▶ **Stated problem**
Please render the records as a Markdown table with the columns Row and Text, one numbered row per line and no rows for blank lines. Start at the line containing "This is a 0.2 m/px aerial tile." and continue through the end of the records.

Records from a data collection:

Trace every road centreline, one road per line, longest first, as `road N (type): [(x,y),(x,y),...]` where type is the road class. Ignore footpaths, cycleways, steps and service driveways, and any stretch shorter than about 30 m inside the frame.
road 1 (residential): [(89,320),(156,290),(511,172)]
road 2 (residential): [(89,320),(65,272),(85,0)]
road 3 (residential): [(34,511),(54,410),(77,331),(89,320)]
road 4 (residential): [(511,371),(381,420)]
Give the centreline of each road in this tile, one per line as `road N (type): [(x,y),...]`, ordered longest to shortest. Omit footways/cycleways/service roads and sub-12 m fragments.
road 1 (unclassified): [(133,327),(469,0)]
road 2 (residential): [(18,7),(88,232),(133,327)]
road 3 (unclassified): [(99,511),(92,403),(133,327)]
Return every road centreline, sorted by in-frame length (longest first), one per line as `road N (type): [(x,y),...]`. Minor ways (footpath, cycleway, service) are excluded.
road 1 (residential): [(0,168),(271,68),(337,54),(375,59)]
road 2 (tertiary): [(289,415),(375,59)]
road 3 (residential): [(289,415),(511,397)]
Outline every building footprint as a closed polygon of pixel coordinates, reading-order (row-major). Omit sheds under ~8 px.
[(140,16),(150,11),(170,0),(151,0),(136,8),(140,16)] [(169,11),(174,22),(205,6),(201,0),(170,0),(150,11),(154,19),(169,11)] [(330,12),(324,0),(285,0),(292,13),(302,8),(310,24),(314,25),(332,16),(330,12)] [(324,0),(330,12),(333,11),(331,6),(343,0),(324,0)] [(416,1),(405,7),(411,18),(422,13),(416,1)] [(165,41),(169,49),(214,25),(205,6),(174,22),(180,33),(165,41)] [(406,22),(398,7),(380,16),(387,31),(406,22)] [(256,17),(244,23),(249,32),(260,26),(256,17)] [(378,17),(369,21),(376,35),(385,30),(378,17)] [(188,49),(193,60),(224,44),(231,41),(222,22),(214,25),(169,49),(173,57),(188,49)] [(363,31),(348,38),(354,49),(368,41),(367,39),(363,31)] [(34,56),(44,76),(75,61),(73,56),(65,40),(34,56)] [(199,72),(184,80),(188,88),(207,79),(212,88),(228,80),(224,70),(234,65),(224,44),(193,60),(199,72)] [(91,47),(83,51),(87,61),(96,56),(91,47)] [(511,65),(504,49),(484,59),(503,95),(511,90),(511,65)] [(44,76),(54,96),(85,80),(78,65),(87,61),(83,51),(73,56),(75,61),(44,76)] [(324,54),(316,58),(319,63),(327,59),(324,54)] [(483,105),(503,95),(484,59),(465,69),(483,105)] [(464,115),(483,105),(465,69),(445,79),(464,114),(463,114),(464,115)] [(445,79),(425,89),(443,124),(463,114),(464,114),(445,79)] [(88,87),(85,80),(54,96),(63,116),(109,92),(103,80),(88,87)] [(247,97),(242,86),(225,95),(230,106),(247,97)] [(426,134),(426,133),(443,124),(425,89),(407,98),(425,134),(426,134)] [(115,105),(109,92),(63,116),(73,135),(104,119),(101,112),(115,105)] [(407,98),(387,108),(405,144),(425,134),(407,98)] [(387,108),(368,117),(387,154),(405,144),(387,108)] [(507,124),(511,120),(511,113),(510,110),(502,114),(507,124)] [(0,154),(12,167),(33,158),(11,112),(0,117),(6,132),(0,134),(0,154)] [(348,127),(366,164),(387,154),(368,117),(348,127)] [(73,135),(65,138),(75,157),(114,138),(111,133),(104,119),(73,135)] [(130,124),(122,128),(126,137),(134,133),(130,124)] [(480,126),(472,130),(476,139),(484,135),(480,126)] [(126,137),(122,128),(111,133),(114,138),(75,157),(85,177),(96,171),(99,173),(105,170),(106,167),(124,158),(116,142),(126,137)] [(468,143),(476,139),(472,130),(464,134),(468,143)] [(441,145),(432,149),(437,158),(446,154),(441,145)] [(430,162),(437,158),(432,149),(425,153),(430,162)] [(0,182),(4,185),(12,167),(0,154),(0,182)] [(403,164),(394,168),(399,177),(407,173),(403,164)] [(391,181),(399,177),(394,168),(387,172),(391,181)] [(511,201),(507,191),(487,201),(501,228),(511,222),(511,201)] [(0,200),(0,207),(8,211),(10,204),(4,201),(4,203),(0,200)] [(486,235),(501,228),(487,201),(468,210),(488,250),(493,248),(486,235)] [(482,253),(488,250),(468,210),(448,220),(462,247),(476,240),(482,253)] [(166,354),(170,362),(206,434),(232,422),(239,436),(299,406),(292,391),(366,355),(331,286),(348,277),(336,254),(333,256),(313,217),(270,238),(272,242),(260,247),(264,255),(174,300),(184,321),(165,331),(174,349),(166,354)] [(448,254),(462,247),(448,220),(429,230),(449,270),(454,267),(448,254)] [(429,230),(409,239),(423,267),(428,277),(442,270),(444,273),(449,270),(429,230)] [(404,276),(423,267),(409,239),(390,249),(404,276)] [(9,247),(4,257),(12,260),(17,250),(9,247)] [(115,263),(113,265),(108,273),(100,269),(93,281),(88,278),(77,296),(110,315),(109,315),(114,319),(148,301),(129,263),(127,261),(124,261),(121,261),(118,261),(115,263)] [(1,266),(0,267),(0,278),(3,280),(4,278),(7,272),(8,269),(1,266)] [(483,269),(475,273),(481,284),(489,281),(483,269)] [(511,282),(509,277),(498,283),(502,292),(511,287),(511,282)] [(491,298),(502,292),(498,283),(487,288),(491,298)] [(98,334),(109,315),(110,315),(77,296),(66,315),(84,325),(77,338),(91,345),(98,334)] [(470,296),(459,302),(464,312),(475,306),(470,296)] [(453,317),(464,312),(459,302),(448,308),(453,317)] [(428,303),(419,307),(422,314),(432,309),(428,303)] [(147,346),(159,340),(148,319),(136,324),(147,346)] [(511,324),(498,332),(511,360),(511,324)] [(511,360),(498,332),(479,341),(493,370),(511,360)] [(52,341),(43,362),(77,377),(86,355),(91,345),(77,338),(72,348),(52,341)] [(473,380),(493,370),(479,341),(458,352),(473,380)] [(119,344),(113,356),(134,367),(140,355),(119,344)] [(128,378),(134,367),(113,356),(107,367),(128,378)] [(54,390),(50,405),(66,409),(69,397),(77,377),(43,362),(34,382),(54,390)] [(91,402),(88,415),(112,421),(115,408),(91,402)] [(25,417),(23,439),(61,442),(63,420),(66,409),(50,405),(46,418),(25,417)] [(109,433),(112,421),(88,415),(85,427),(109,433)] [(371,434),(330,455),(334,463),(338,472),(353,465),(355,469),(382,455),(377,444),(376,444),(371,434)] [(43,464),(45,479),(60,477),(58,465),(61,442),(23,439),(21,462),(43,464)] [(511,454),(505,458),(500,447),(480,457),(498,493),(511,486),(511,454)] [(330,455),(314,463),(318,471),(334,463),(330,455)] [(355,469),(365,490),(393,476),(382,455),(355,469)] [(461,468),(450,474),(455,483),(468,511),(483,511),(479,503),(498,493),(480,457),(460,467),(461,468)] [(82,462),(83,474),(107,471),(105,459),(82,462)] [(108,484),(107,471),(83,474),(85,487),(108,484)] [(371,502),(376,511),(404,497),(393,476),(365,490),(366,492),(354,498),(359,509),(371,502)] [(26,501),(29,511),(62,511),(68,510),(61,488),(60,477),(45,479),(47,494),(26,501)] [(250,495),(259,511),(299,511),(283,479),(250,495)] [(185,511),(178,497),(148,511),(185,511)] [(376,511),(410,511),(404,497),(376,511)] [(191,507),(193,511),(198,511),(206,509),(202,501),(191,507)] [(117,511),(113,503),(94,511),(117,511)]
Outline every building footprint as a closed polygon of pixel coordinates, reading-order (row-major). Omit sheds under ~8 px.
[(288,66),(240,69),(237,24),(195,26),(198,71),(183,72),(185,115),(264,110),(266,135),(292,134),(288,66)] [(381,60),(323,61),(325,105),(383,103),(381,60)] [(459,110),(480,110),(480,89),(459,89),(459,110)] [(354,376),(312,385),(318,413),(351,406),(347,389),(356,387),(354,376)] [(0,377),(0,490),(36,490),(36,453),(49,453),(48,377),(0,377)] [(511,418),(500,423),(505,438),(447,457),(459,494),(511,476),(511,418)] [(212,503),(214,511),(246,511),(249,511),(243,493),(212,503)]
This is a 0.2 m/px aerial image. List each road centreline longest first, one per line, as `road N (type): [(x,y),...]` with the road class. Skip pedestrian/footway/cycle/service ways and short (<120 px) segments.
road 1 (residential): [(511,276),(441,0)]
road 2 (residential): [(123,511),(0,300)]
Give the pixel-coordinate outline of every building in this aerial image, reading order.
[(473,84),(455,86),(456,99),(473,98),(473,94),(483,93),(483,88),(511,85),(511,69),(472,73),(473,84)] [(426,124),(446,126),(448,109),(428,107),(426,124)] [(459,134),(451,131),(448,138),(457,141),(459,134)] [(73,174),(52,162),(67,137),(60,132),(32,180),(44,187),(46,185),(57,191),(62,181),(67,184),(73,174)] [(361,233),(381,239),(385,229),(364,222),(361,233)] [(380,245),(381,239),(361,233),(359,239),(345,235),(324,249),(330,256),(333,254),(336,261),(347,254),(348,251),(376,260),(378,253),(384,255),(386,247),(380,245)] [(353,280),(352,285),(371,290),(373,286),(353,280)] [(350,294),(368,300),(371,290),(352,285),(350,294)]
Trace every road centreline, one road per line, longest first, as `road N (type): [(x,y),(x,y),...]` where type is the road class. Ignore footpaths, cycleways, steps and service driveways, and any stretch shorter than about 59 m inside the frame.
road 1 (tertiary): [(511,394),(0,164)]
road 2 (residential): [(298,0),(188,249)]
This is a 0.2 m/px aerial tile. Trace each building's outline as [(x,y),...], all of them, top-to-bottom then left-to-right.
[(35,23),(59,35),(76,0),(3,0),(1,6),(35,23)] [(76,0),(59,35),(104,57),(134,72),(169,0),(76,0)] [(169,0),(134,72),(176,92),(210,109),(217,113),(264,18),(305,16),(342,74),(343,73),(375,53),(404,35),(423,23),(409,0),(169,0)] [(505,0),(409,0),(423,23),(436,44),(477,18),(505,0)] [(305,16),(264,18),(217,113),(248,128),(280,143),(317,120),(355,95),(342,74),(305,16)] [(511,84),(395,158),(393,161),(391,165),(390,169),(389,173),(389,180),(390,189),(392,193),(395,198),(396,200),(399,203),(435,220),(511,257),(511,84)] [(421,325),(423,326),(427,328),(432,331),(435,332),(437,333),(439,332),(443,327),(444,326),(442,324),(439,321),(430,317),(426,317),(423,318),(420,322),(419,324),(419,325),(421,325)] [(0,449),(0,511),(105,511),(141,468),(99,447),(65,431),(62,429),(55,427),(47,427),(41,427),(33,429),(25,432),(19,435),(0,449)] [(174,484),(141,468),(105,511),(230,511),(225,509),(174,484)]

▶ **Worked solution**
| Row | Text |
|---|---|
| 1 | This is a 0.2 m/px aerial tile. Trace each building's outline as [(x,y),...], all of them, top-to-bottom then left-to-right. |
| 2 | [(35,23),(59,35),(76,0),(3,0),(1,6),(35,23)] [(76,0),(59,35),(104,57),(134,72),(169,0),(76,0)] [(169,0),(134,72),(176,92),(210,109),(217,113),(264,18),(305,16),(342,74),(343,73),(375,53),(404,35),(423,23),(409,0),(169,0)] [(505,0),(409,0),(423,23),(436,44),(477,18),(505,0)] [(305,16),(264,18),(217,113),(248,128),(280,143),(317,120),(355,95),(342,74),(305,16)] [(511,84),(395,158),(393,161),(391,165),(390,169),(389,173),(389,180),(390,189),(392,193),(395,198),(396,200),(399,203),(435,220),(511,257),(511,84)] [(421,325),(423,326),(427,328),(432,331),(435,332),(437,333),(439,332),(443,327),(444,326),(442,324),(439,321),(430,317),(426,317),(423,318),(420,322),(419,324),(419,325),(421,325)] [(0,449),(0,511),(105,511),(141,468),(99,447),(65,431),(62,429),(55,427),(47,427),(41,427),(33,429),(25,432),(19,435),(0,449)] [(174,484),(141,468),(105,511),(230,511),(225,509),(174,484)] |